Task — For this task, extract exactly the lines of the data below, from the line containing "(549, 256) = (653, 177): grey" through the last one, with pictures left out.

Excerpted records —
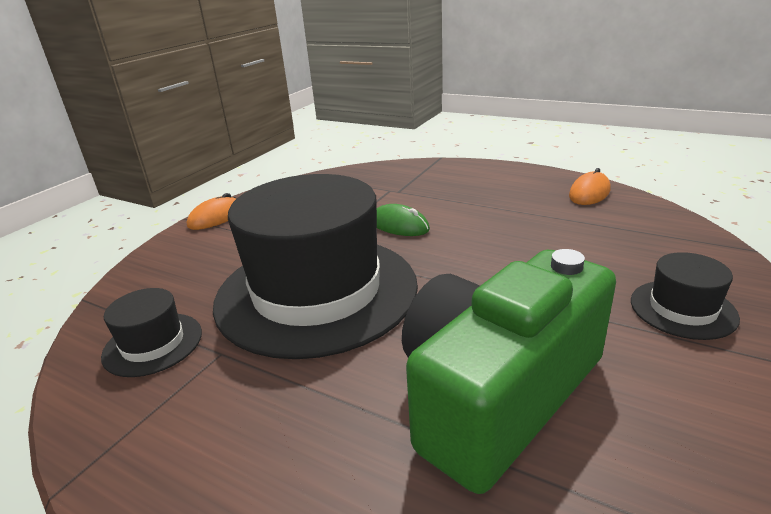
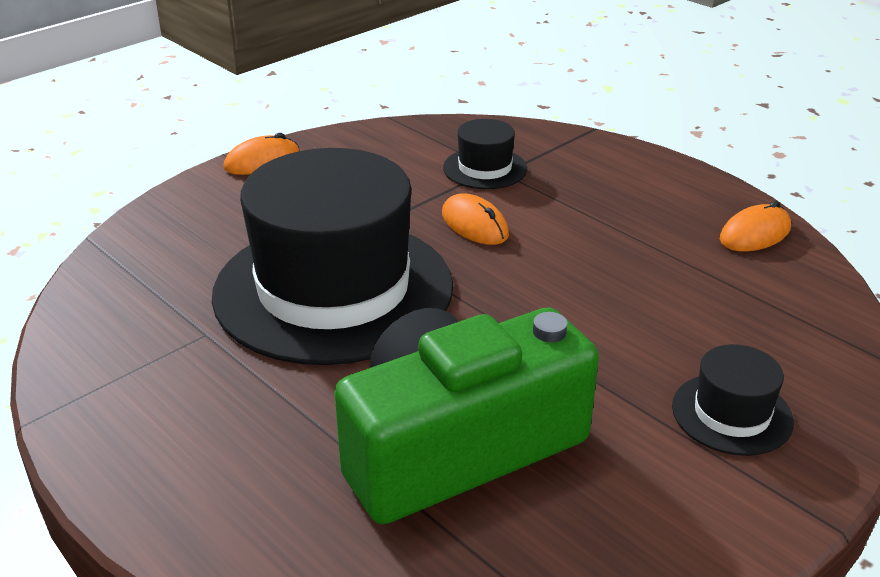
camera: 15 degrees right, 5 degrees up
(153, 344) = (144, 307): black hat -> black hat (485, 168)
(399, 225) = (474, 224): green mouse -> orange mouse

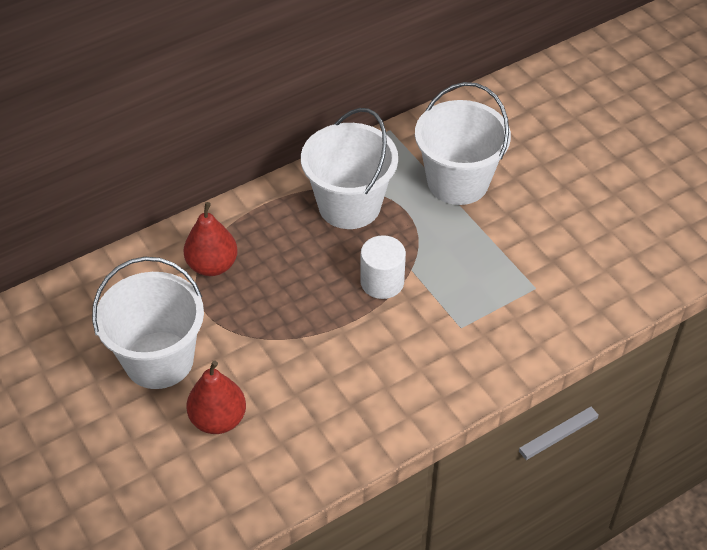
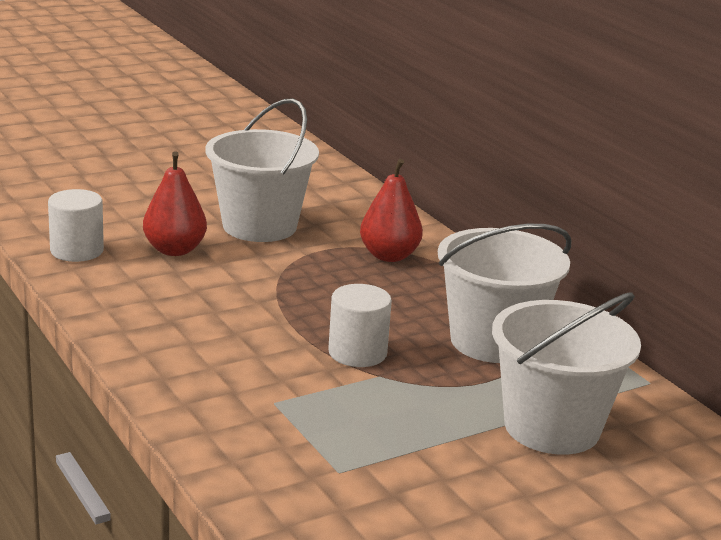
camera: 90 degrees right, 25 degrees down
(229, 497) = (77, 251): none -> white cylinder

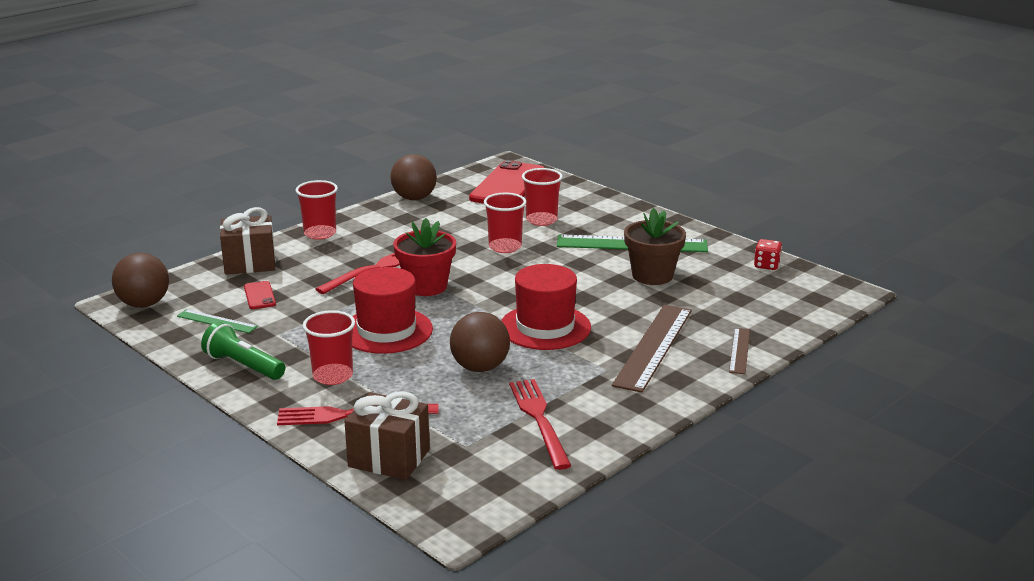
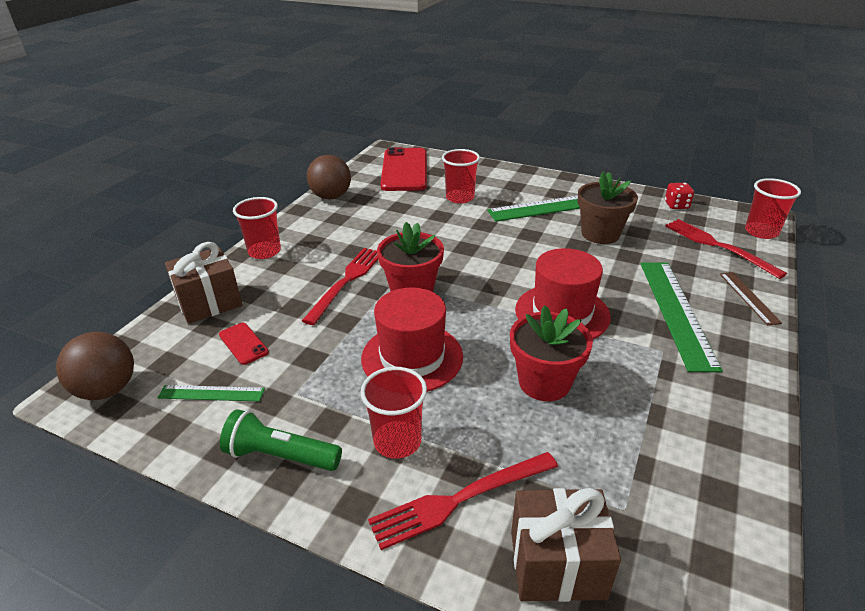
camera: 20 degrees left, 10 degrees up
(480, 367) = (544, 382): brown ball -> red flower pot
(505, 247) = (451, 231): red cup -> red cup (761, 232)
(539, 420) = (664, 441): red fork -> red fork (718, 246)
(654, 347) = (676, 312): brown ruler -> green ruler

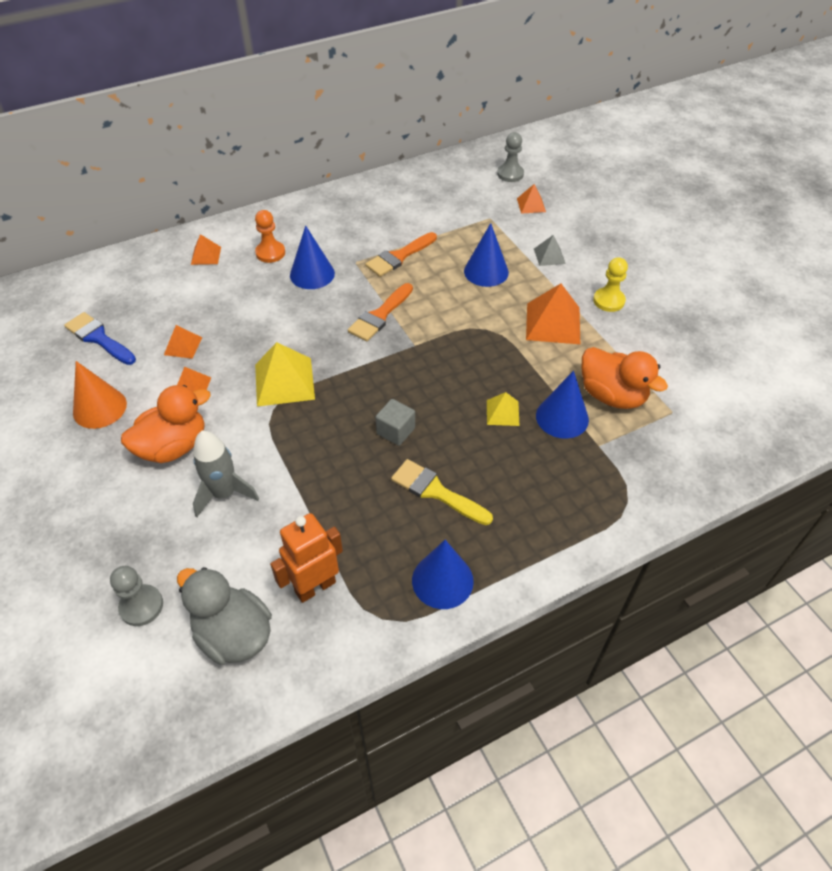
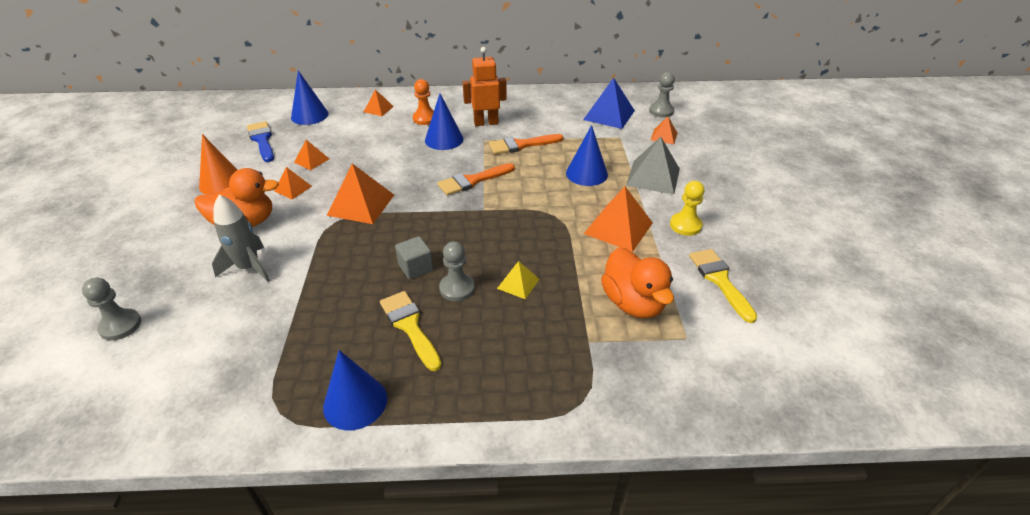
camera: 25 degrees right, 10 degrees down
(233, 634) = (160, 374): grey duck -> none
(284, 381) = (361, 204): yellow pyramid -> orange pyramid
(315, 586) = (251, 363): orange robot -> orange robot (486, 123)
(451, 438) = (457, 288): none -> grey pawn
(462, 193) = (609, 115): none -> blue pyramid
(549, 256) = (653, 177): grey pyramid -> grey pyramid, size x1.83
(562, 417) = (570, 305): blue cone -> blue cone (309, 115)
(668, 347) = (720, 280): none -> yellow brush

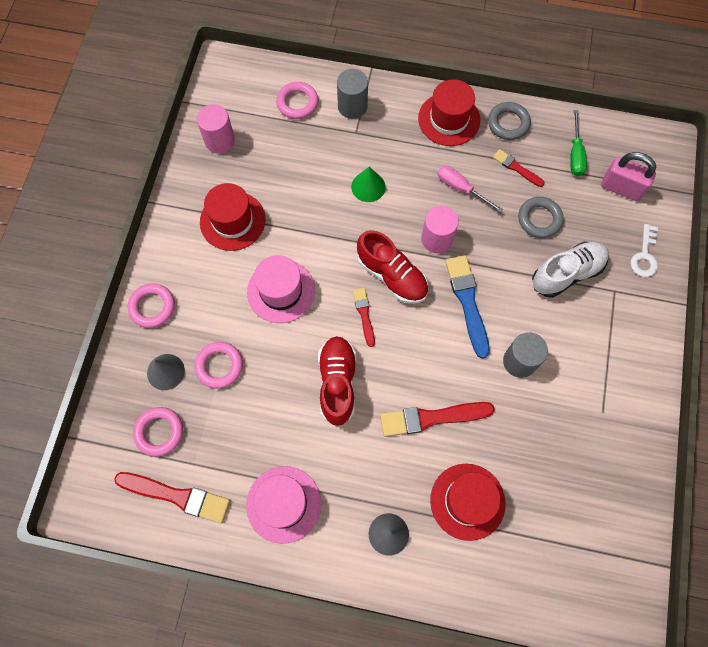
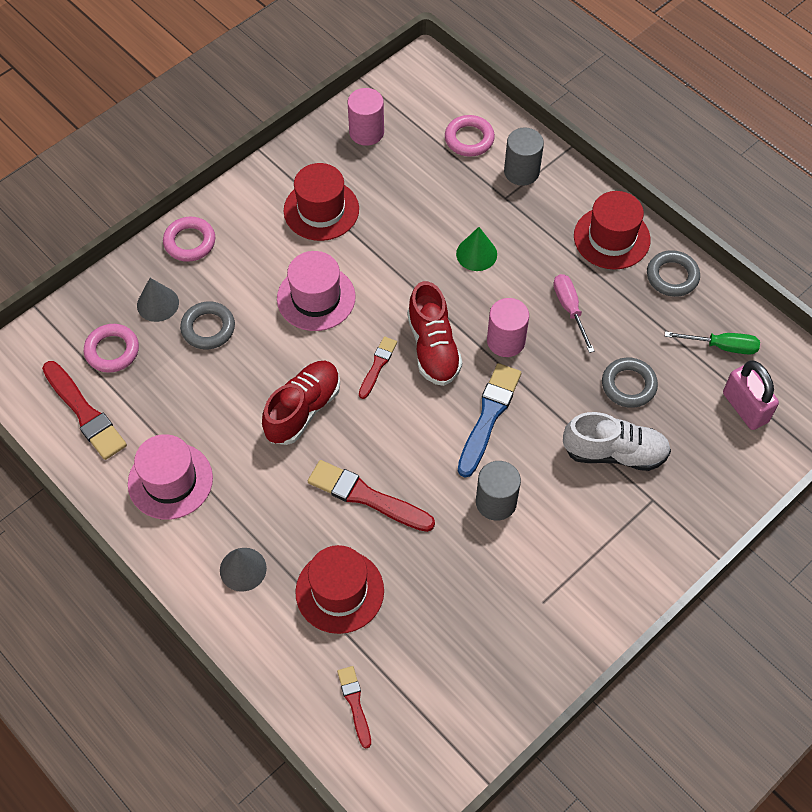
camera: 35 degrees right, 10 degrees down
(219, 366) = (208, 328): pink ring -> grey ring
(516, 168) = (645, 323): red brush -> red brush (355, 704)
(575, 154) = (721, 346): green screwdriver -> green screwdriver turned 120 degrees counterclockwise
(644, 256) = (715, 487): white key -> none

Answer space —
(549, 256) = (653, 177): grey pyramid -> grey pyramid, size x1.83
(562, 417) = (570, 305): blue cone -> blue cone (309, 115)
(668, 347) = (720, 280): none -> yellow brush

camera: 35 degrees right, 10 degrees down
(219, 366) = (208, 328): pink ring -> grey ring
(516, 168) = (645, 323): red brush -> red brush (355, 704)
(575, 154) = (721, 346): green screwdriver -> green screwdriver turned 120 degrees counterclockwise
(644, 256) = (715, 487): white key -> none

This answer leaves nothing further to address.